» Yang Harus Dikerjakan
Saringlah baris-baris di bawah ini dan salin setiap baris yang memuat kata "kern". Perhatikan bahwa huruf besar dan huruf kecil dibedakan.
══ Data Latihan Ini
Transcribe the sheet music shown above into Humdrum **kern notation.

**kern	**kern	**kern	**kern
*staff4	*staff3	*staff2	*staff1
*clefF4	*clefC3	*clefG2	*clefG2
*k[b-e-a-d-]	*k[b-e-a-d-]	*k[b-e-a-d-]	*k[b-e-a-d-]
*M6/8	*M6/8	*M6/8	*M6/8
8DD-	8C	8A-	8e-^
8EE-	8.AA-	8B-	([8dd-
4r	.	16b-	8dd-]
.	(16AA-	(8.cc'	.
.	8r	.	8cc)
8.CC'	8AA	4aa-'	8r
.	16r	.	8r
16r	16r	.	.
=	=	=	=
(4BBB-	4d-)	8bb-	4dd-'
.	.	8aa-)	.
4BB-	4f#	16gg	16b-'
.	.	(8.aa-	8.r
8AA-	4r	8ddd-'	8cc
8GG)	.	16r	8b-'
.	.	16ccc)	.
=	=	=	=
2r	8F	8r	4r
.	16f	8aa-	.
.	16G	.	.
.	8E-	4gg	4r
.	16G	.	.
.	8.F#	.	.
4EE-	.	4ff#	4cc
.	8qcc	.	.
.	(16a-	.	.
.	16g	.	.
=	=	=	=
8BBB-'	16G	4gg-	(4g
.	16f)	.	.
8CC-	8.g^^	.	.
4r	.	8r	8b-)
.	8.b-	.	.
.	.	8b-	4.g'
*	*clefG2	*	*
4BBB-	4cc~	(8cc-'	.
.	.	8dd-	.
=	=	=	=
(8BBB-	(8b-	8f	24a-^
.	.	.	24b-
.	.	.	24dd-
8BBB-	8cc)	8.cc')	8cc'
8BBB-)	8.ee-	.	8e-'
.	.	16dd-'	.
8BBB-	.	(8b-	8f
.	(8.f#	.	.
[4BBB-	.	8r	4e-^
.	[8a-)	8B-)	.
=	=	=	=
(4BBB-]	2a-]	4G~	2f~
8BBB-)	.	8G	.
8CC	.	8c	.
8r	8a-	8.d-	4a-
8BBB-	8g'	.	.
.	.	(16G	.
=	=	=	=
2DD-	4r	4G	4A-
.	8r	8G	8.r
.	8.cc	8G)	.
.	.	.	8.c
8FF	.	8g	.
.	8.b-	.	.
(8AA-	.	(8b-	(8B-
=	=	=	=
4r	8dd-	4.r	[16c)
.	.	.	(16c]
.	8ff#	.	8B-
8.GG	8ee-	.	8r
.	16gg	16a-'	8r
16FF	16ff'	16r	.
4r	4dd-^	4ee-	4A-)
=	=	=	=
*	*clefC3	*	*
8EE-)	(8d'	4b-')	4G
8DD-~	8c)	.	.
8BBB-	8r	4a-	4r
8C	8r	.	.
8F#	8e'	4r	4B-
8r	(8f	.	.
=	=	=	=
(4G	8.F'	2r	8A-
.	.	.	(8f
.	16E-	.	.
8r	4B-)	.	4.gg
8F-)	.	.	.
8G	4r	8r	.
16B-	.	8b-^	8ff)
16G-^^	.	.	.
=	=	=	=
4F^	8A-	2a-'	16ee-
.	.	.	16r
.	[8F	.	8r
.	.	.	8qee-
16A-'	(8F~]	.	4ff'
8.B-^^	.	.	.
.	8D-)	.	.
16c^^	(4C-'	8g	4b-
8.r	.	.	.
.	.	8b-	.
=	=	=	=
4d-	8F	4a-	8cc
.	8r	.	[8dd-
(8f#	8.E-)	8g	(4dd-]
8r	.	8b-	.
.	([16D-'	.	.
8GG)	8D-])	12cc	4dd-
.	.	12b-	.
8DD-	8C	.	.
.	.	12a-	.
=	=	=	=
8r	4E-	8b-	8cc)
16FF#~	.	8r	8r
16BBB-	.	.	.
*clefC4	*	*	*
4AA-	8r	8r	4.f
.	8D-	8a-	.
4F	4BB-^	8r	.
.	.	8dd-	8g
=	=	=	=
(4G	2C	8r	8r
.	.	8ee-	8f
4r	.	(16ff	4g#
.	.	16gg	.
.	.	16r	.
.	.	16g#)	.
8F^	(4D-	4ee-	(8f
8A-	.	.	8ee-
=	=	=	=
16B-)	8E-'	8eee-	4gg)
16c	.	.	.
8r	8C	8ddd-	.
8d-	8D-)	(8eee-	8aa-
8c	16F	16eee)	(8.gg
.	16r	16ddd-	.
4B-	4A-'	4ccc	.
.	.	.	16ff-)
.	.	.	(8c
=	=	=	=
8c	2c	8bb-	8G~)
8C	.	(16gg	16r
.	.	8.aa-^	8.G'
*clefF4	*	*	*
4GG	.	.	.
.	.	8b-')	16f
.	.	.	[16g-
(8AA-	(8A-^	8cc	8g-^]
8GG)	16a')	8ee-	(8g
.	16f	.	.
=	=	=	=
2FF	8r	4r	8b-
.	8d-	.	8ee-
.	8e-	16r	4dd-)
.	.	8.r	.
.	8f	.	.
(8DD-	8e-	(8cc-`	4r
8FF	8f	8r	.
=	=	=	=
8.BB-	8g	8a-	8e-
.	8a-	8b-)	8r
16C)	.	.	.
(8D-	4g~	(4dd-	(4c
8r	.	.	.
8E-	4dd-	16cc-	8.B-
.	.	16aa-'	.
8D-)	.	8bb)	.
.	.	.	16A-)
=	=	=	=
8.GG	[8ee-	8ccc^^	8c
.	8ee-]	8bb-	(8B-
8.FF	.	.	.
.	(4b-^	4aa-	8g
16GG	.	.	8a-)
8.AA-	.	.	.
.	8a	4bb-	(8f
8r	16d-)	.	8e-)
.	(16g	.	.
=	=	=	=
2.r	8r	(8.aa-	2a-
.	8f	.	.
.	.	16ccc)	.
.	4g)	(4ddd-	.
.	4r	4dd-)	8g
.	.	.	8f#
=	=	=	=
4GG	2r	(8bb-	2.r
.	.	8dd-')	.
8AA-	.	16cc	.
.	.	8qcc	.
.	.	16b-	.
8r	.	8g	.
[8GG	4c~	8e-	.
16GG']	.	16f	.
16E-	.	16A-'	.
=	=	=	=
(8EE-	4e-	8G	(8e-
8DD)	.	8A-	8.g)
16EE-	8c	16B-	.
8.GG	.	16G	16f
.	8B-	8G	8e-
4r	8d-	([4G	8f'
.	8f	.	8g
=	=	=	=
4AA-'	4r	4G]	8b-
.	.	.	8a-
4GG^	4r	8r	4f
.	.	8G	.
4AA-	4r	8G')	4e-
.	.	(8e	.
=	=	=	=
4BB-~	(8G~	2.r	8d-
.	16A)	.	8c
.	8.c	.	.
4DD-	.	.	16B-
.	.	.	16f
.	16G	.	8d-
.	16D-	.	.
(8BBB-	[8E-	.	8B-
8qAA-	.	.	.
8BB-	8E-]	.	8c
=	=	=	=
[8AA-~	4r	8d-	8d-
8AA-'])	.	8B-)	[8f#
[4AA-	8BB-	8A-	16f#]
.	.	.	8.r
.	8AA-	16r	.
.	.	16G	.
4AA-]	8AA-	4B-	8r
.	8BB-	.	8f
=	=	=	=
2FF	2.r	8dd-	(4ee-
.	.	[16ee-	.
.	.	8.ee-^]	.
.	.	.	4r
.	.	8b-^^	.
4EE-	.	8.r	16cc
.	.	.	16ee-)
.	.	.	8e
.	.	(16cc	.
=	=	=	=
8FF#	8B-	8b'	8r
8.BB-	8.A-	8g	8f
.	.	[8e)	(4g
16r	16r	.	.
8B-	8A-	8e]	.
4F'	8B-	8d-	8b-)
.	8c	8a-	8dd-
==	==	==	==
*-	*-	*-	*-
════
» Jawaban Lengkap
Transcribe the sheet music shown above into Humdrum **kern notation.
**kern	**kern	**kern	**kern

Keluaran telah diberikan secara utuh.